Return every line below exactly as written.

Stored items from a collection

::::::::

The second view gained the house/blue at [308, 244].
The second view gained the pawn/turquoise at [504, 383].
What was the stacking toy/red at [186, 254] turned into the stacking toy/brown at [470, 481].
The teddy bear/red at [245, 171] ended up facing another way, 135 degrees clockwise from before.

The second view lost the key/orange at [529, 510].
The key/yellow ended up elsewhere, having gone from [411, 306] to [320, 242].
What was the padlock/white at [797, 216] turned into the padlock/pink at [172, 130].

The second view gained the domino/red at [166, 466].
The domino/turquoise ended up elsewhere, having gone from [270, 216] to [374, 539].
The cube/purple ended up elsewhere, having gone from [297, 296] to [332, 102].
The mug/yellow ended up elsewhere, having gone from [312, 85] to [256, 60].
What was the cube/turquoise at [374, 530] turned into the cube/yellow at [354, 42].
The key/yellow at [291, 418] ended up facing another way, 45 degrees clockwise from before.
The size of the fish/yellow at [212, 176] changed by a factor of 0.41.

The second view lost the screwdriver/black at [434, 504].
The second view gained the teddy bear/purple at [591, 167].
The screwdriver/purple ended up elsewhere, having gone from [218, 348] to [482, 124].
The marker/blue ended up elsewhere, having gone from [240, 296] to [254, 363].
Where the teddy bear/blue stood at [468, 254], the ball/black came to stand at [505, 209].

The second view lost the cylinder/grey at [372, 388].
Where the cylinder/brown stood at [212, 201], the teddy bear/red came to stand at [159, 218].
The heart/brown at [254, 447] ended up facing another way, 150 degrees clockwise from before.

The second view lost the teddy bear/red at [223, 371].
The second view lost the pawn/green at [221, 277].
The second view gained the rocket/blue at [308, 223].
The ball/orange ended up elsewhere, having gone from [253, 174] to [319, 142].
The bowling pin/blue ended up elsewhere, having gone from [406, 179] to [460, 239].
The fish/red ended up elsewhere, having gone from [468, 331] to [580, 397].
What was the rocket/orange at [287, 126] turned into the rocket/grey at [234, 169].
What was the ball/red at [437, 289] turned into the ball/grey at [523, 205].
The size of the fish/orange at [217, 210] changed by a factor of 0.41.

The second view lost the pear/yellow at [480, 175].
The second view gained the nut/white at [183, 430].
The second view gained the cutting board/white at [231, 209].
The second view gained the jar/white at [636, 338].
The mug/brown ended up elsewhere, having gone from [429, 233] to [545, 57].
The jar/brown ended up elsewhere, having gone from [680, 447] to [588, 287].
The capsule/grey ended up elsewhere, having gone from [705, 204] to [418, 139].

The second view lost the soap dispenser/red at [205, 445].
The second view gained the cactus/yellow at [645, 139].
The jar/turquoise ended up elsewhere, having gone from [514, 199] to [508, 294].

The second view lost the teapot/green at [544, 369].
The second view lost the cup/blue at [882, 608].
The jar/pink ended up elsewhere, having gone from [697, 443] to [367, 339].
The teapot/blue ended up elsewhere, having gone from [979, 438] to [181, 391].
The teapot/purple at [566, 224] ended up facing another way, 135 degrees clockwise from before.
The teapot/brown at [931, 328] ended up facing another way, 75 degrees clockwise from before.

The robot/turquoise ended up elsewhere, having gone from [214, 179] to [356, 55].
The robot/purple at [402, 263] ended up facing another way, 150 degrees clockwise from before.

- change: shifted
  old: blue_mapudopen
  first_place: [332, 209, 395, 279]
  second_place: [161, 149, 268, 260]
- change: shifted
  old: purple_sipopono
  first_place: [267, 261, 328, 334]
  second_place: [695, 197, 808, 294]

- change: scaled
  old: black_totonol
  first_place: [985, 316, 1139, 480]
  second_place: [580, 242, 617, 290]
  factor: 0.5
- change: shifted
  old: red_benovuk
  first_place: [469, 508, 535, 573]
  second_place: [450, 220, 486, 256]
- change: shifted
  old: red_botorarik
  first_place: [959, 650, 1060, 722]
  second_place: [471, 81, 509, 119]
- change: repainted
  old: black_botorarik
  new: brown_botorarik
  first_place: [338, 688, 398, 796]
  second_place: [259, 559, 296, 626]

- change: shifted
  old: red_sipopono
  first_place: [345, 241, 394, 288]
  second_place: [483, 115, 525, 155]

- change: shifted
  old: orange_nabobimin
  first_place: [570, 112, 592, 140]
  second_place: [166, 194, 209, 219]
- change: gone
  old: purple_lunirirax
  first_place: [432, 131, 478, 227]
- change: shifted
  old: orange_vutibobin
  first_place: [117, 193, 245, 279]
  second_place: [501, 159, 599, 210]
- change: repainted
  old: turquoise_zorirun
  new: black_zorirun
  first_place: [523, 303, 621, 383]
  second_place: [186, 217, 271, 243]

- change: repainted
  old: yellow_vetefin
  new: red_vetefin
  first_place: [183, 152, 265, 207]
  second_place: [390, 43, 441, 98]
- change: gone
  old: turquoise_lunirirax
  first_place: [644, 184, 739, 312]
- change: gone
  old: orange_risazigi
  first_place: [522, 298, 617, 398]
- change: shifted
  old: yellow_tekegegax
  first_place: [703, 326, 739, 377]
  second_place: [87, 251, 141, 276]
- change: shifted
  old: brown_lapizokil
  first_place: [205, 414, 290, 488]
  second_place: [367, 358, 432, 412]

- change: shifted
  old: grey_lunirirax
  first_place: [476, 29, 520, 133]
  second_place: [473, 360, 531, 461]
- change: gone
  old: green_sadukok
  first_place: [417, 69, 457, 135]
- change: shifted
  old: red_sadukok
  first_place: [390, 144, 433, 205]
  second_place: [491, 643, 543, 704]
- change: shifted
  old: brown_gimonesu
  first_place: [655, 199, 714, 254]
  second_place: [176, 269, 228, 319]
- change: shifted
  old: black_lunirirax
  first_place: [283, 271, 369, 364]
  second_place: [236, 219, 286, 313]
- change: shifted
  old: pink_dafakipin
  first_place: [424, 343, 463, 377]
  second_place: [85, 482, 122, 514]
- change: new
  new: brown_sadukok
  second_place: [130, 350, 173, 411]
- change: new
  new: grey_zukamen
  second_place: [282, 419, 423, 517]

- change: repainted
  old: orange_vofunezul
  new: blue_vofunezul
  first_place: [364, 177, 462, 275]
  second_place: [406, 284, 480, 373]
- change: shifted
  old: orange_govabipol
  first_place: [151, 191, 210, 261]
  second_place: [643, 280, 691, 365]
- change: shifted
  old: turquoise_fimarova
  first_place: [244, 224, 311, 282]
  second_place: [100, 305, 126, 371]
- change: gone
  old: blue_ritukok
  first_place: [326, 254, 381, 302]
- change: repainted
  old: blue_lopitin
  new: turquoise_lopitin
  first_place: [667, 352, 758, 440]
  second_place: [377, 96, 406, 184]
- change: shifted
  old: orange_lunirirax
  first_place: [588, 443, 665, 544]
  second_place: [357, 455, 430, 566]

::::::::

**Exercise answer**.
The second view gained the house/blue at [308, 244].
The second view gained the pawn/turquoise at [504, 383].
What was the stacking toy/red at [186, 254] turned into the stacking toy/brown at [470, 481].
The teddy bear/red at [245, 171] ended up facing another way, 135 degrees clockwise from before.

The second view lost the key/orange at [529, 510].
The key/yellow ended up elsewhere, having gone from [411, 306] to [320, 242].
What was the padlock/white at [797, 216] turned into the padlock/pink at [172, 130].

The second view gained the domino/red at [166, 466].
The domino/turquoise ended up elsewhere, having gone from [270, 216] to [374, 539].
The cube/purple ended up elsewhere, having gone from [297, 296] to [332, 102].
The mug/yellow ended up elsewhere, having gone from [312, 85] to [256, 60].
What was the cube/turquoise at [374, 530] turned into the cube/yellow at [354, 42].
The key/yellow at [291, 418] ended up facing another way, 45 degrees clockwise from before.
The size of the fish/yellow at [212, 176] changed by a factor of 0.41.

The second view lost the screwdriver/black at [434, 504].
The second view gained the teddy bear/purple at [591, 167].
The screwdriver/purple ended up elsewhere, having gone from [218, 348] to [482, 124].
The marker/blue ended up elsewhere, having gone from [240, 296] to [254, 363].
Where the teddy bear/blue stood at [468, 254], the ball/black came to stand at [505, 209].

The second view lost the cylinder/grey at [372, 388].
Where the cylinder/brown stood at [212, 201], the teddy bear/red came to stand at [159, 218].
The heart/brown at [254, 447] ended up facing another way, 150 degrees clockwise from before.

The second view lost the teddy bear/red at [223, 371].
The second view lost the pawn/green at [221, 277].
The second view gained the rocket/blue at [308, 223].
The ball/orange ended up elsewhere, having gone from [253, 174] to [319, 142].
The bowling pin/blue ended up elsewhere, having gone from [406, 179] to [460, 239].
The fish/red ended up elsewhere, having gone from [468, 331] to [580, 397].
What was the rocket/orange at [287, 126] turned into the rocket/grey at [234, 169].
What was the ball/red at [437, 289] turned into the ball/grey at [523, 205].
The size of the fish/orange at [217, 210] changed by a factor of 0.41.

The second view lost the pear/yellow at [480, 175].
The second view gained the nut/white at [183, 430].
The second view gained the cutting board/white at [231, 209].
The second view gained the jar/white at [636, 338].
The mug/brown ended up elsewhere, having gone from [429, 233] to [545, 57].
The jar/brown ended up elsewhere, having gone from [680, 447] to [588, 287].
The capsule/grey ended up elsewhere, having gone from [705, 204] to [418, 139].

The second view lost the soap dispenser/red at [205, 445].
The second view gained the cactus/yellow at [645, 139].
The jar/turquoise ended up elsewhere, having gone from [514, 199] to [508, 294].

The second view lost the teapot/green at [544, 369].
The second view lost the cup/blue at [882, 608].
The jar/pink ended up elsewhere, having gone from [697, 443] to [367, 339].
The teapot/blue ended up elsewhere, having gone from [979, 438] to [181, 391].
The teapot/purple at [566, 224] ended up facing another way, 135 degrees clockwise from before.
The teapot/brown at [931, 328] ended up facing another way, 75 degrees clockwise from before.

The robot/turquoise ended up elsewhere, having gone from [214, 179] to [356, 55].
The robot/purple at [402, 263] ended up facing another way, 150 degrees clockwise from before.

- change: shifted
  old: blue_mapudopen
  first_place: [332, 209, 395, 279]
  second_place: [161, 149, 268, 260]
- change: shifted
  old: purple_sipopono
  first_place: [267, 261, 328, 334]
  second_place: [695, 197, 808, 294]

- change: scaled
  old: black_totonol
  first_place: [985, 316, 1139, 480]
  second_place: [580, 242, 617, 290]
  factor: 0.5
- change: shifted
  old: red_benovuk
  first_place: [469, 508, 535, 573]
  second_place: [450, 220, 486, 256]
- change: shifted
  old: red_botorarik
  first_place: [959, 650, 1060, 722]
  second_place: [471, 81, 509, 119]
- change: repainted
  old: black_botorarik
  new: brown_botorarik
  first_place: [338, 688, 398, 796]
  second_place: [259, 559, 296, 626]

- change: shifted
  old: red_sipopono
  first_place: [345, 241, 394, 288]
  second_place: [483, 115, 525, 155]

- change: shifted
  old: orange_nabobimin
  first_place: [570, 112, 592, 140]
  second_place: [166, 194, 209, 219]
- change: gone
  old: purple_lunirirax
  first_place: [432, 131, 478, 227]
- change: shifted
  old: orange_vutibobin
  first_place: [117, 193, 245, 279]
  second_place: [501, 159, 599, 210]
- change: repainted
  old: turquoise_zorirun
  new: black_zorirun
  first_place: [523, 303, 621, 383]
  second_place: [186, 217, 271, 243]

- change: repainted
  old: yellow_vetefin
  new: red_vetefin
  first_place: [183, 152, 265, 207]
  second_place: [390, 43, 441, 98]
- change: gone
  old: turquoise_lunirirax
  first_place: [644, 184, 739, 312]
- change: gone
  old: orange_risazigi
  first_place: [522, 298, 617, 398]
- change: shifted
  old: yellow_tekegegax
  first_place: [703, 326, 739, 377]
  second_place: [87, 251, 141, 276]
- change: shifted
  old: brown_lapizokil
  first_place: [205, 414, 290, 488]
  second_place: [367, 358, 432, 412]

- change: shifted
  old: grey_lunirirax
  first_place: [476, 29, 520, 133]
  second_place: [473, 360, 531, 461]
- change: gone
  old: green_sadukok
  first_place: [417, 69, 457, 135]
- change: shifted
  old: red_sadukok
  first_place: [390, 144, 433, 205]
  second_place: [491, 643, 543, 704]
- change: shifted
  old: brown_gimonesu
  first_place: [655, 199, 714, 254]
  second_place: [176, 269, 228, 319]
- change: shifted
  old: black_lunirirax
  first_place: [283, 271, 369, 364]
  second_place: [236, 219, 286, 313]
- change: shifted
  old: pink_dafakipin
  first_place: [424, 343, 463, 377]
  second_place: [85, 482, 122, 514]
- change: new
  new: brown_sadukok
  second_place: [130, 350, 173, 411]
- change: new
  new: grey_zukamen
  second_place: [282, 419, 423, 517]

- change: repainted
  old: orange_vofunezul
  new: blue_vofunezul
  first_place: [364, 177, 462, 275]
  second_place: [406, 284, 480, 373]
- change: shifted
  old: orange_govabipol
  first_place: [151, 191, 210, 261]
  second_place: [643, 280, 691, 365]
- change: shifted
  old: turquoise_fimarova
  first_place: [244, 224, 311, 282]
  second_place: [100, 305, 126, 371]
- change: gone
  old: blue_ritukok
  first_place: [326, 254, 381, 302]
- change: repainted
  old: blue_lopitin
  new: turquoise_lopitin
  first_place: [667, 352, 758, 440]
  second_place: [377, 96, 406, 184]
- change: shifted
  old: orange_lunirirax
  first_place: [588, 443, 665, 544]
  second_place: [357, 455, 430, 566]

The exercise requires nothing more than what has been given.